EXTRACTED ENTRIES —
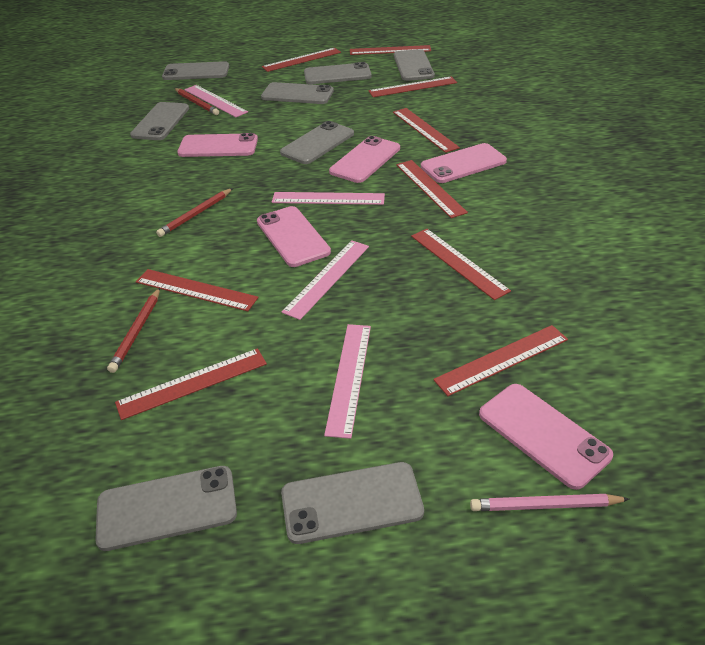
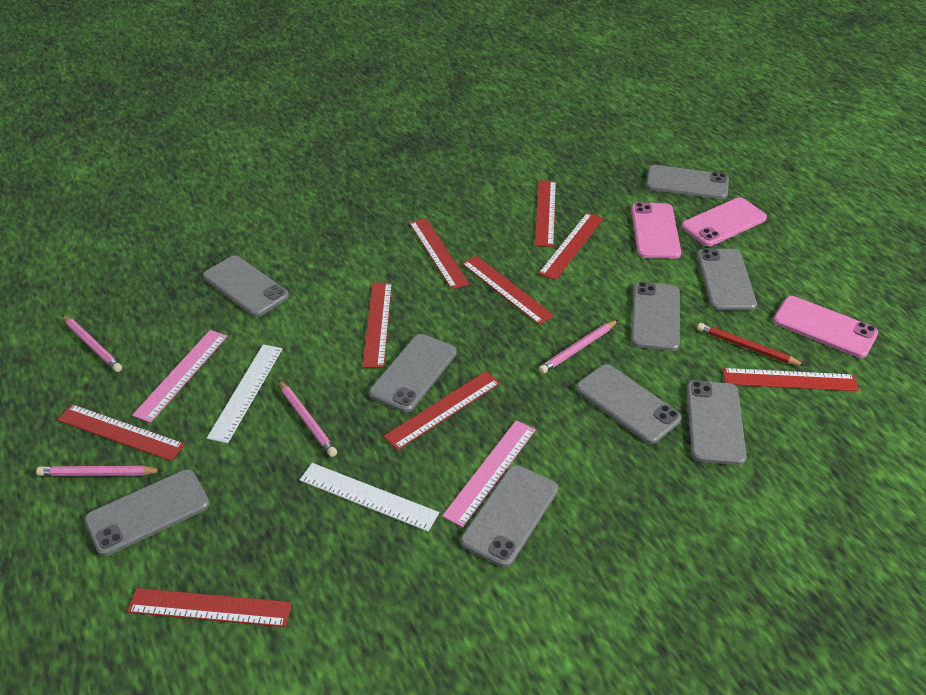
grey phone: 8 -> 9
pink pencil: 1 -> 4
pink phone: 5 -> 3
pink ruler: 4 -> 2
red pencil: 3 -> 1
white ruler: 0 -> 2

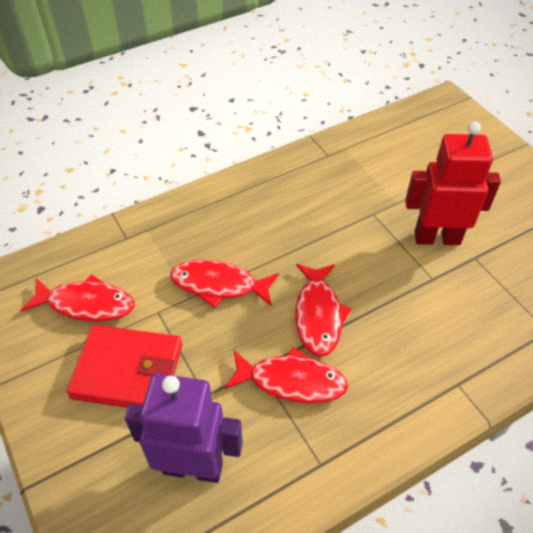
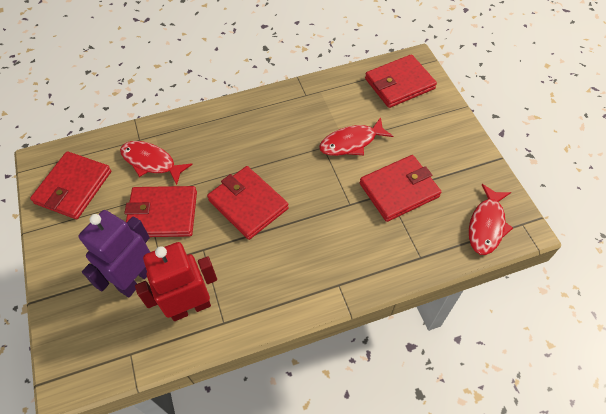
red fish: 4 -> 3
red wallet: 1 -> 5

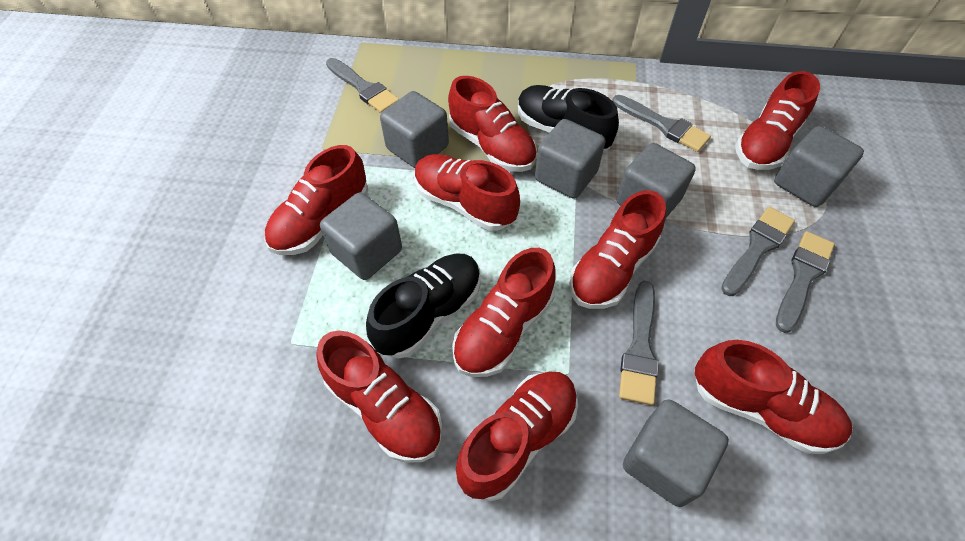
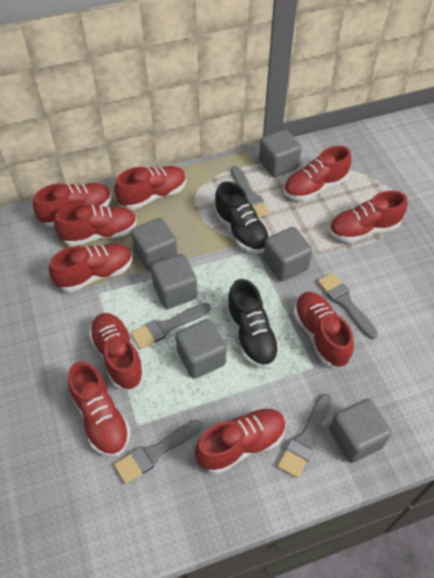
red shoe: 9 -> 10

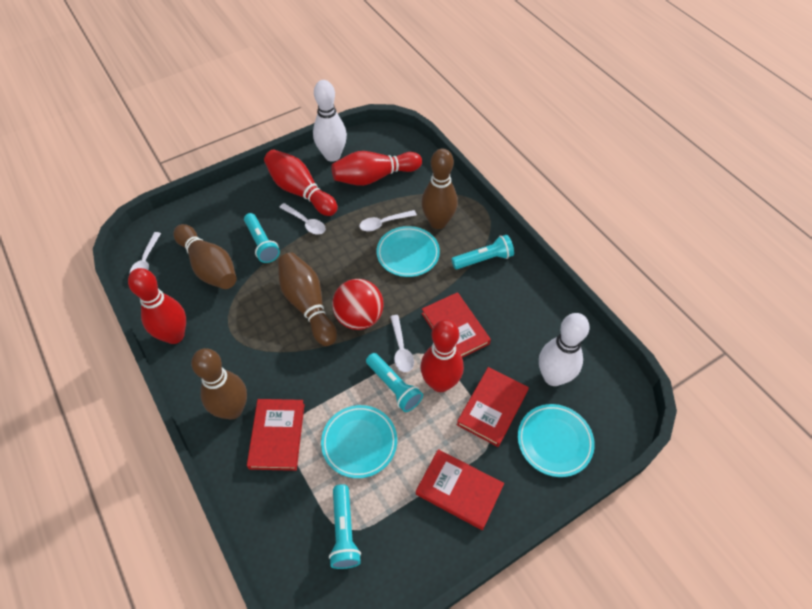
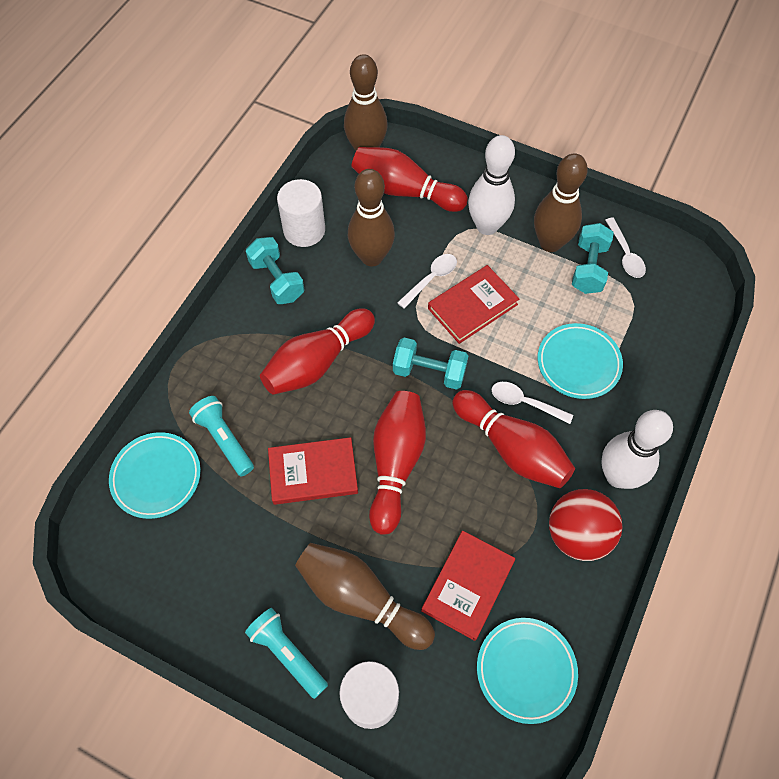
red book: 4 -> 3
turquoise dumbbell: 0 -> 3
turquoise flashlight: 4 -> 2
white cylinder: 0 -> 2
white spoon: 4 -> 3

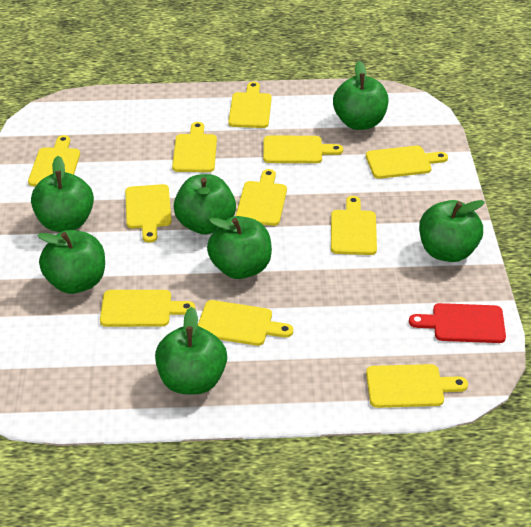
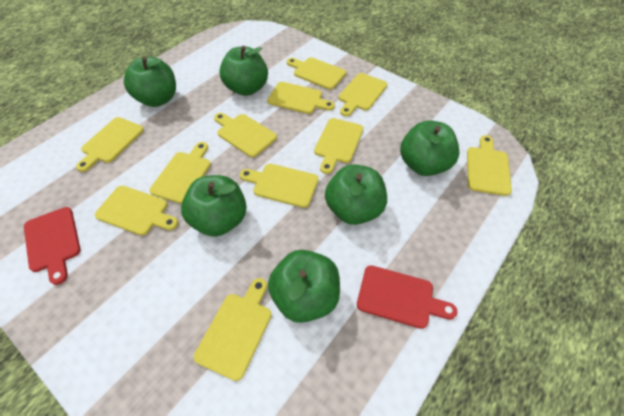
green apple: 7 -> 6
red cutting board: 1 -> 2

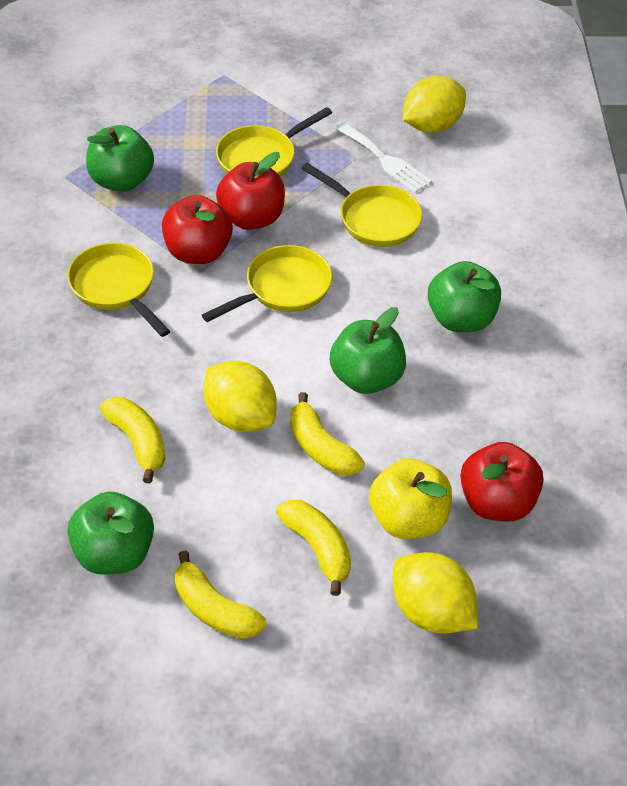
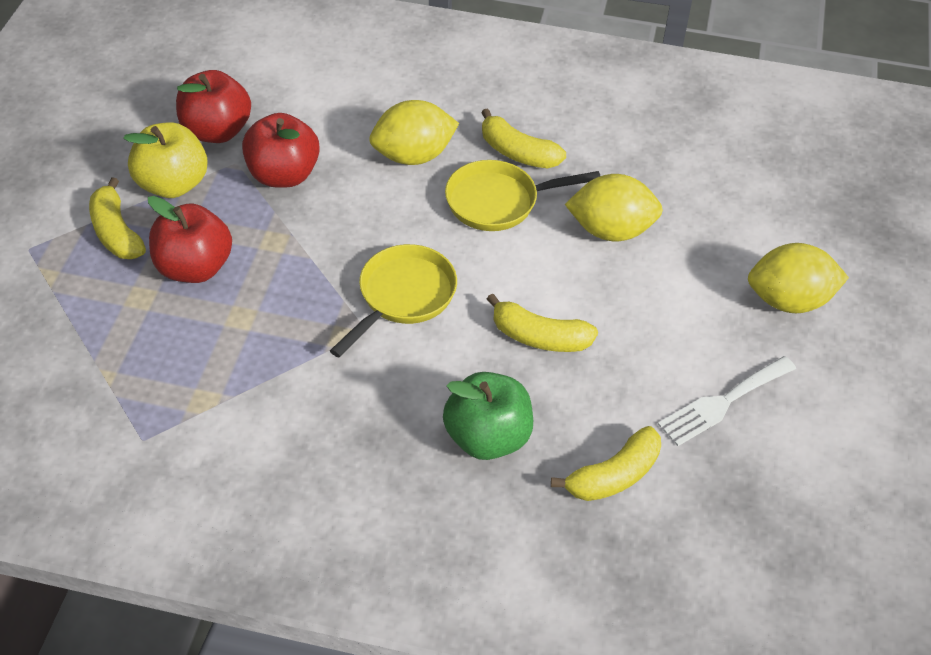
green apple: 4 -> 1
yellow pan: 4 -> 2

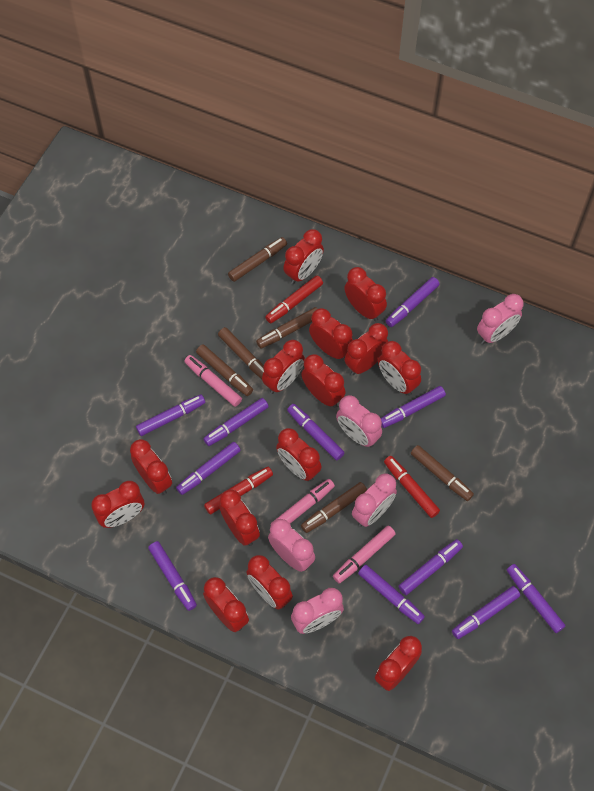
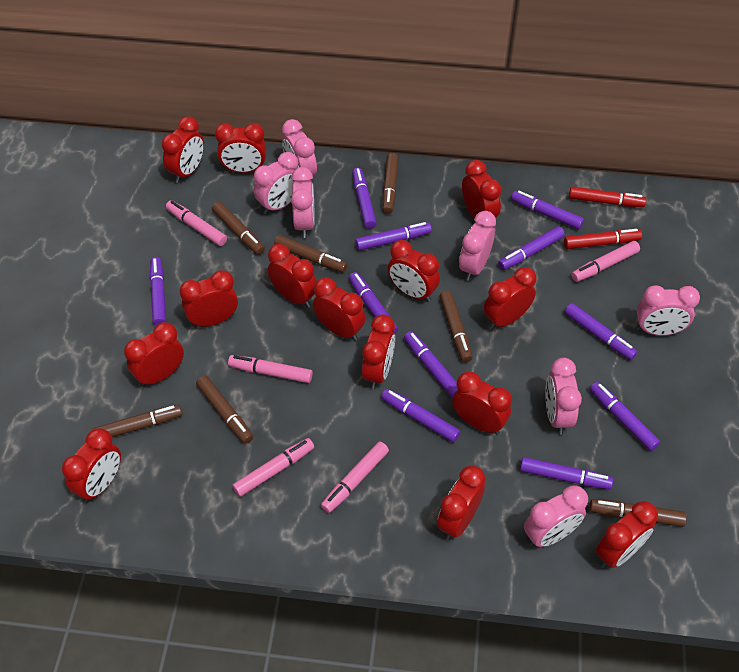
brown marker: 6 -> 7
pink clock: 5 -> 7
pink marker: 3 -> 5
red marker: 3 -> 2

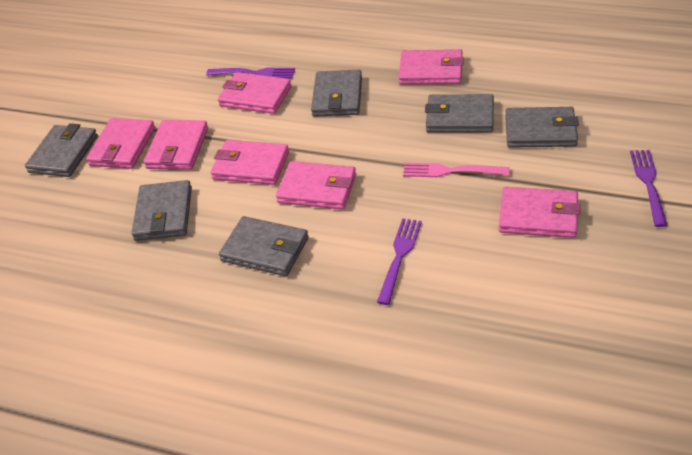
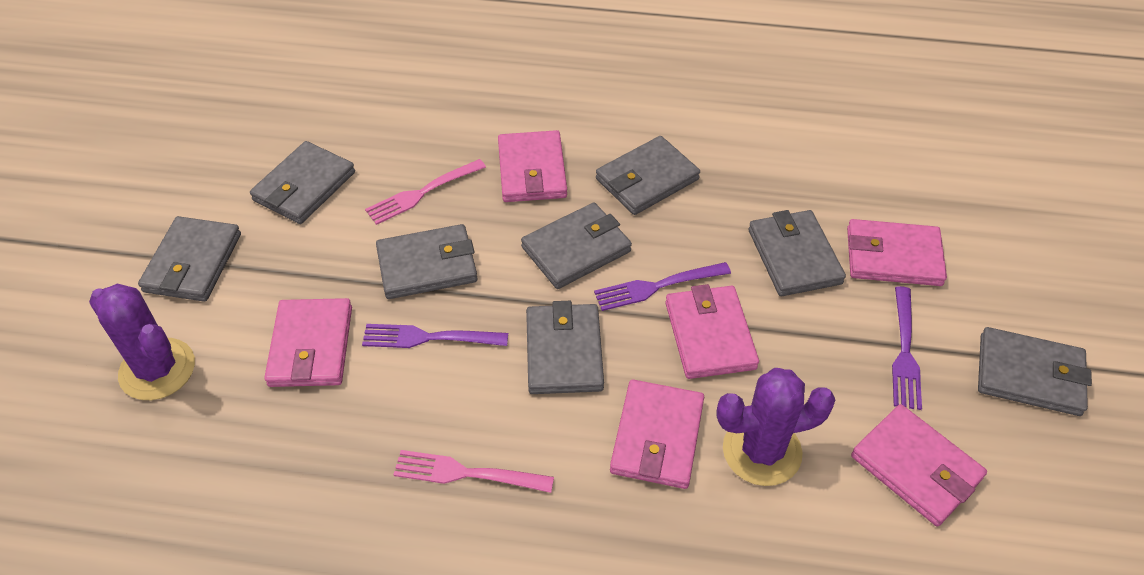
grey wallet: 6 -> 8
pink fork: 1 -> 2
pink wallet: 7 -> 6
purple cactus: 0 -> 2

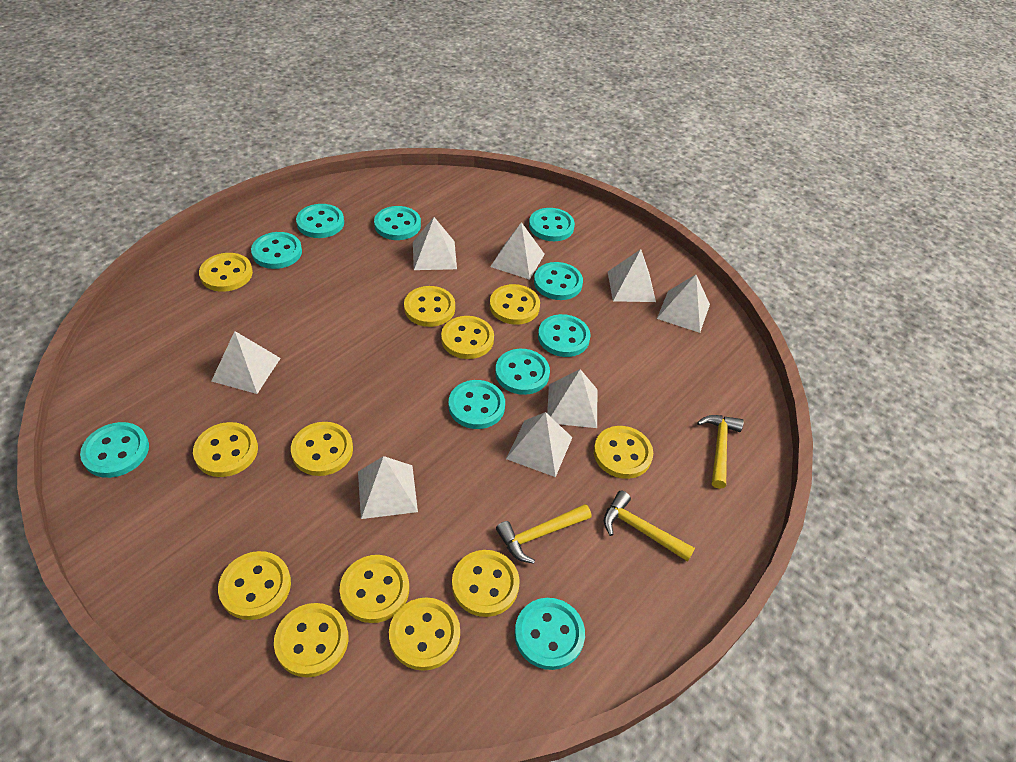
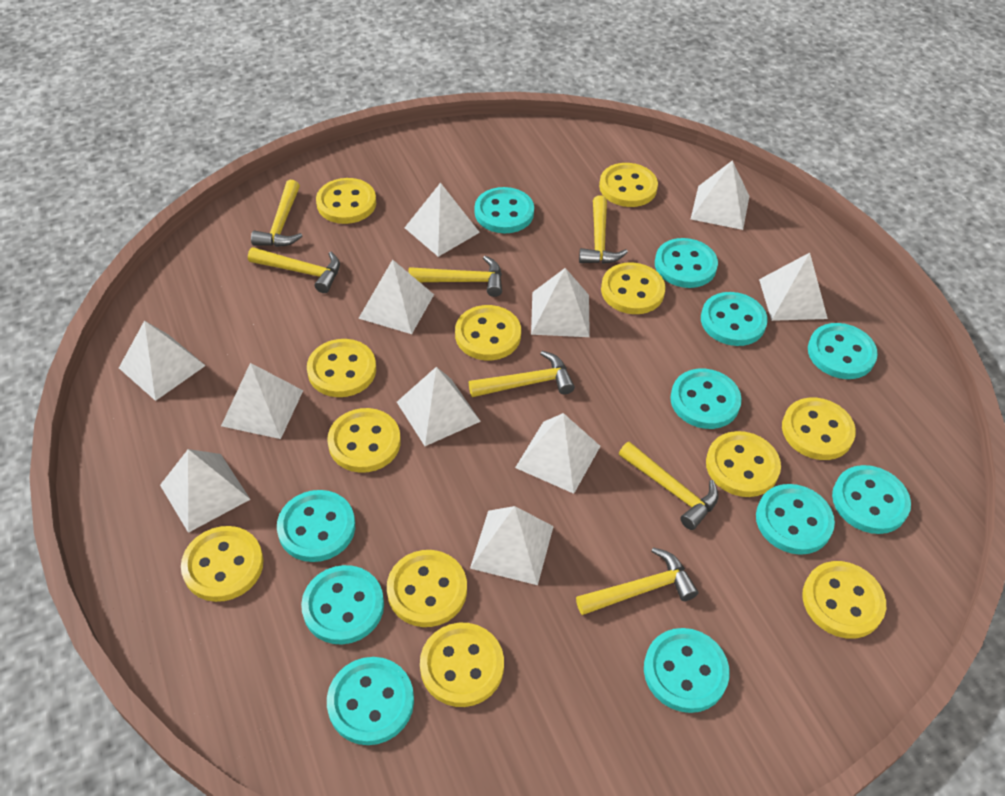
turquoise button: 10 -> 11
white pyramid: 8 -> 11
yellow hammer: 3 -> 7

EXERCISE INSTRUCTIONS — Print all the lines above exactly as they are, but without the pictures.

SOLUTION FOR THIS EXERCISE —
grey phone: 8 -> 9
pink pencil: 1 -> 4
pink phone: 5 -> 3
pink ruler: 4 -> 2
red pencil: 3 -> 1
white ruler: 0 -> 2

red fish: 4 -> 3
red wallet: 1 -> 5

red shoe: 9 -> 10

red book: 4 -> 3
turquoise dumbbell: 0 -> 3
turquoise flashlight: 4 -> 2
white cylinder: 0 -> 2
white spoon: 4 -> 3

green apple: 7 -> 6
red cutting board: 1 -> 2

green apple: 4 -> 1
yellow pan: 4 -> 2

brown marker: 6 -> 7
pink clock: 5 -> 7
pink marker: 3 -> 5
red marker: 3 -> 2

grey wallet: 6 -> 8
pink fork: 1 -> 2
pink wallet: 7 -> 6
purple cactus: 0 -> 2

turquoise button: 10 -> 11
white pyramid: 8 -> 11
yellow hammer: 3 -> 7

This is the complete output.